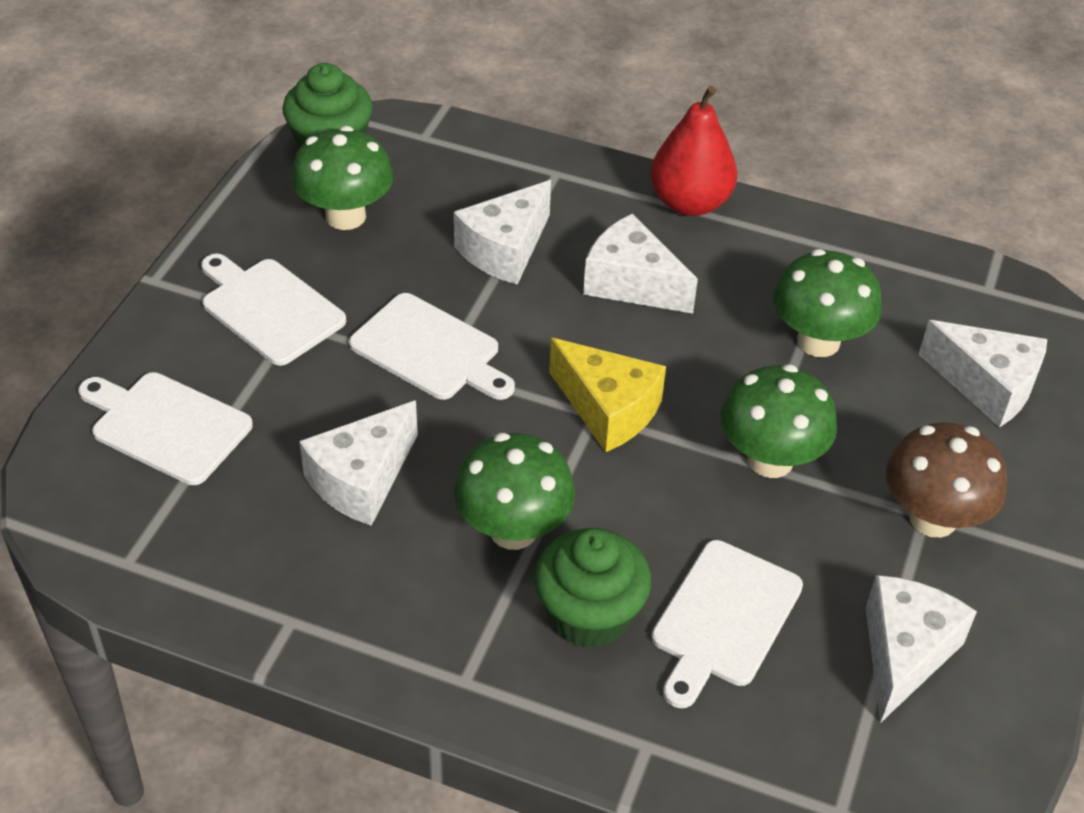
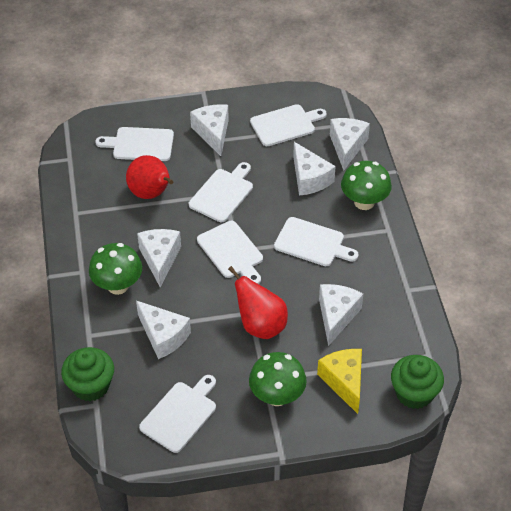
brown mushroom: 1 -> 0
green mushroom: 4 -> 3
red pear: 1 -> 2
white cheese: 5 -> 6
white cutting board: 4 -> 6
========================
• _Task directions_:
Would it be possible to reproduce the material word for word, images omitted?

• _Response_:
brown mushroom: 1 -> 0
green mushroom: 4 -> 3
red pear: 1 -> 2
white cheese: 5 -> 6
white cutting board: 4 -> 6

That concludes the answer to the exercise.